::: Task input :::
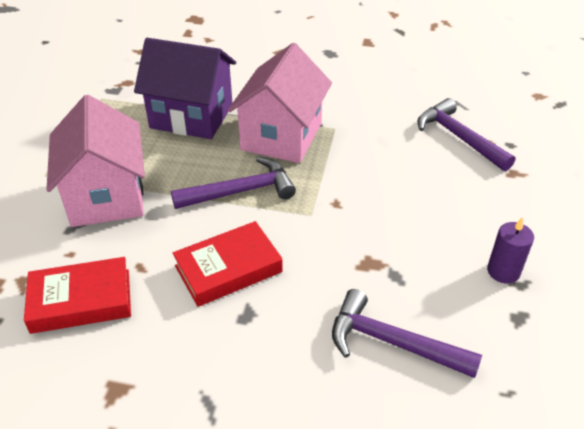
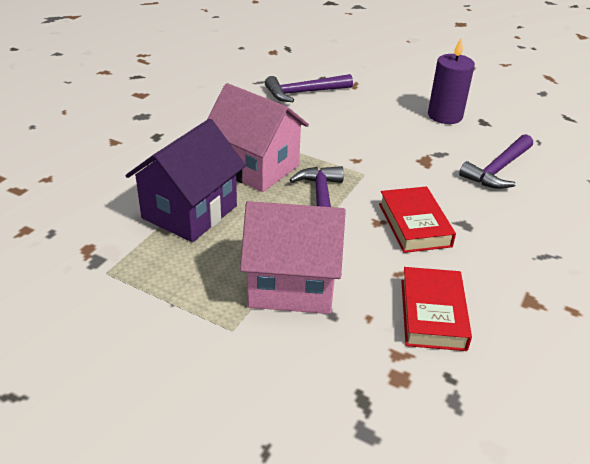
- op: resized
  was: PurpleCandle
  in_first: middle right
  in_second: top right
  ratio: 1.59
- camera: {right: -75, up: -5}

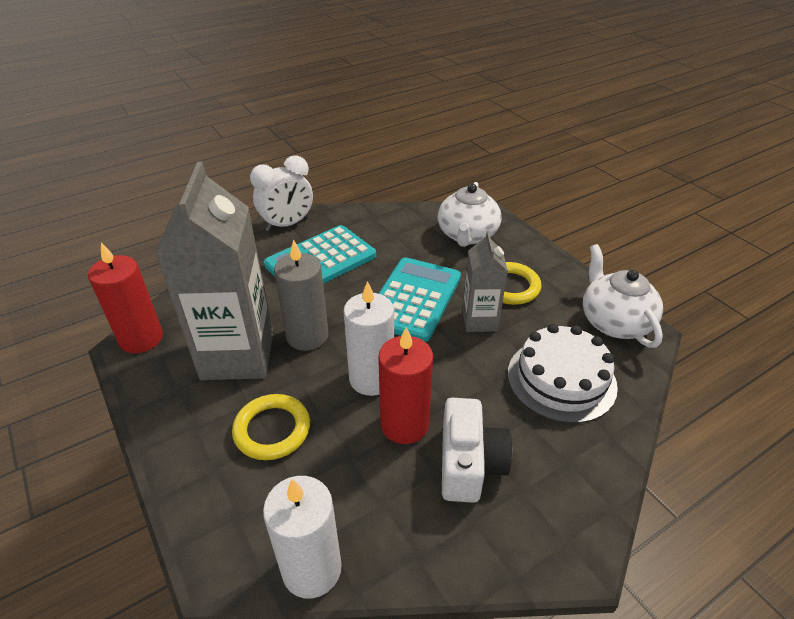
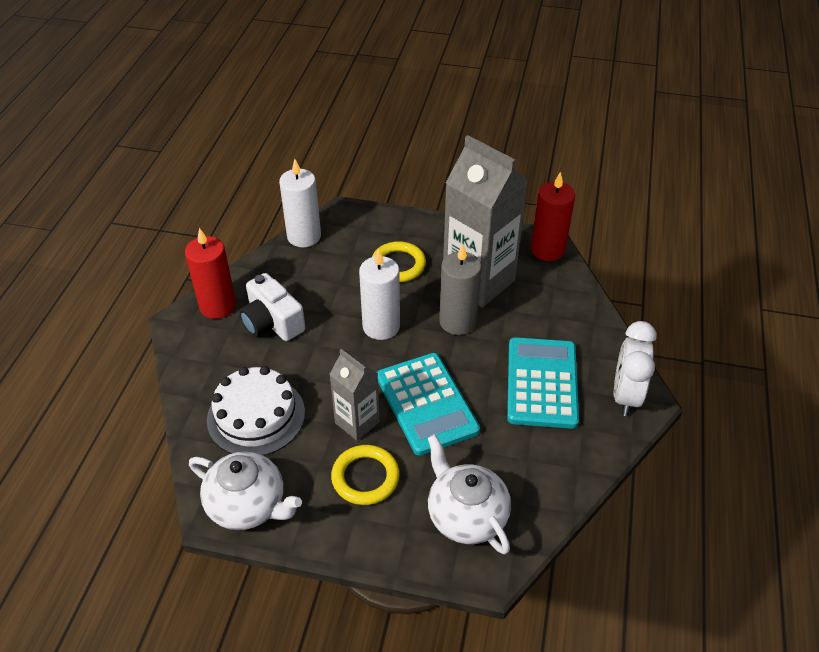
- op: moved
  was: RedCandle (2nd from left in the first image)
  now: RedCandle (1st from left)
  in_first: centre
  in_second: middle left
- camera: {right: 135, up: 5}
:::
* **Task prompt**
Without the pictures, give all the records above again exactly.

* **Written answer**
- op: resized
  was: PurpleCandle
  in_first: middle right
  in_second: top right
  ratio: 1.59
- camera: {right: -75, up: -5}

- op: moved
  was: RedCandle (2nd from left in the first image)
  now: RedCandle (1st from left)
  in_first: centre
  in_second: middle left
- camera: {right: 135, up: 5}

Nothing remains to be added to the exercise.